*Assignment*
Return all lines of the records that contain the word "rotated".

*Provided entries*
****

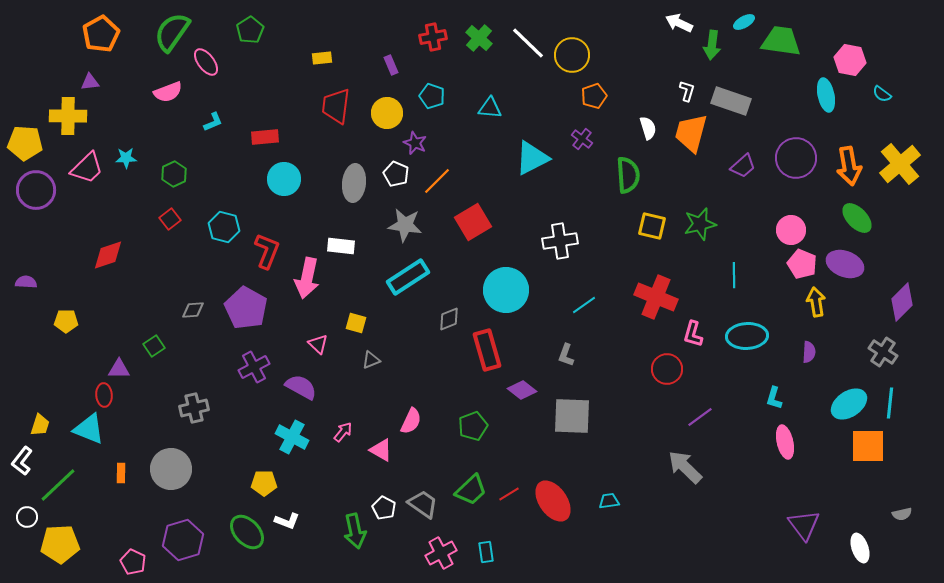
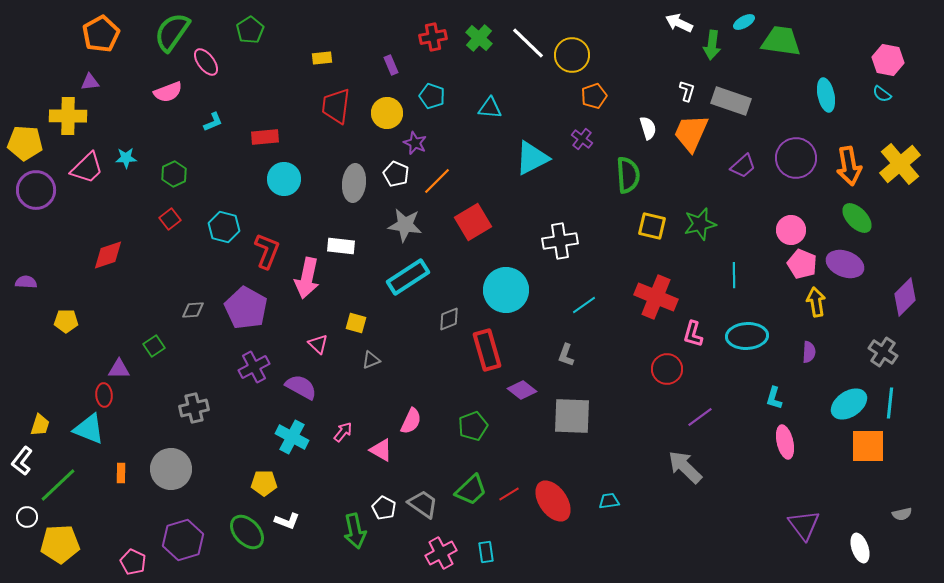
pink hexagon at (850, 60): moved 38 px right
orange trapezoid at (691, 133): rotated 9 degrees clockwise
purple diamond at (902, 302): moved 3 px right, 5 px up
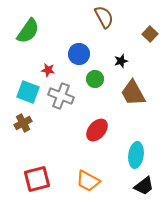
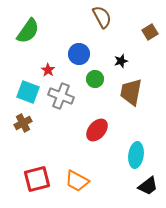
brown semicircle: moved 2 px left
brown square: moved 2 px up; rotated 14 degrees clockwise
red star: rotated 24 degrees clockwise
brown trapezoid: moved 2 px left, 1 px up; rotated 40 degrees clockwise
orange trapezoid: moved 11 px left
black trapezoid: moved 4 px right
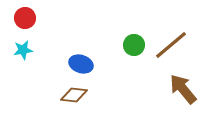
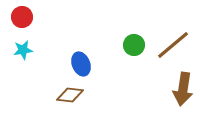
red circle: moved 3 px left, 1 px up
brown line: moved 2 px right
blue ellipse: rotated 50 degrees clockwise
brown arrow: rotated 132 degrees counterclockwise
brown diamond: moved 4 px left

****

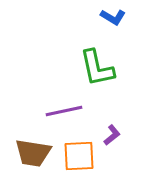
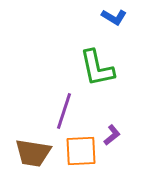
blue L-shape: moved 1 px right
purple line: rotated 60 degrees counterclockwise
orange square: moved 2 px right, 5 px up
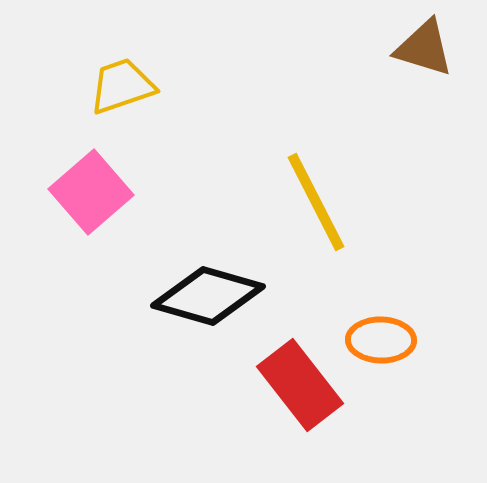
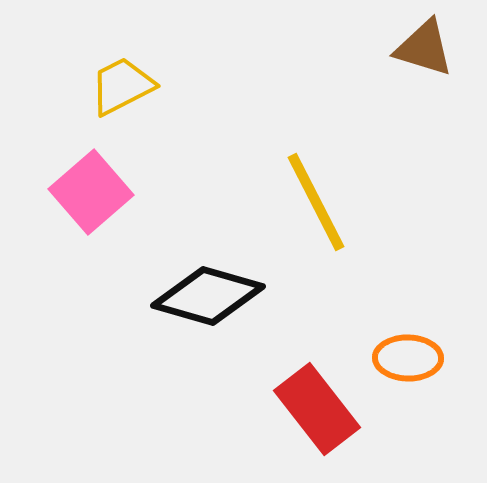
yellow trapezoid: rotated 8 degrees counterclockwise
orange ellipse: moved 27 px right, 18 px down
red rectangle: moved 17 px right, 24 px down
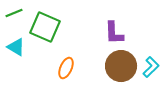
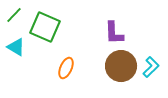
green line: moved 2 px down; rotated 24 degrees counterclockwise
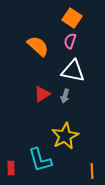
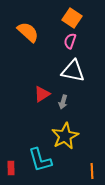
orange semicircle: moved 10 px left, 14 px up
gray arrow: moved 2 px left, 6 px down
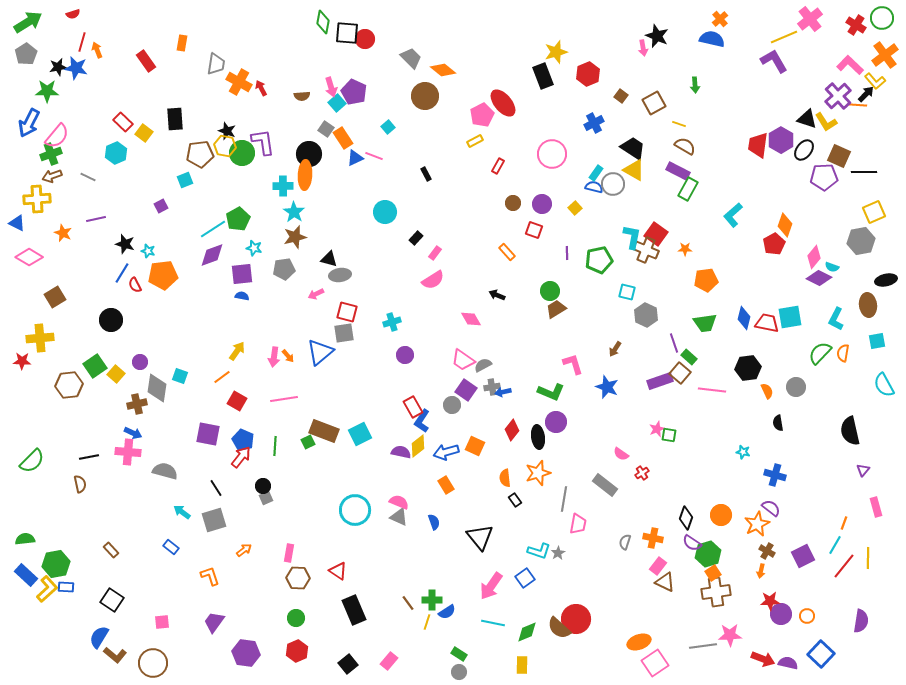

****

*Solution below*
orange trapezoid at (691, 133): rotated 9 degrees clockwise
brown square: moved 2 px up; rotated 14 degrees clockwise
red star: rotated 24 degrees clockwise
brown trapezoid: moved 2 px left, 1 px up; rotated 40 degrees clockwise
blue ellipse: rotated 50 degrees clockwise
brown arrow: rotated 132 degrees counterclockwise
purple line: rotated 60 degrees counterclockwise
yellow trapezoid: rotated 8 degrees counterclockwise
green line: moved 2 px down; rotated 24 degrees counterclockwise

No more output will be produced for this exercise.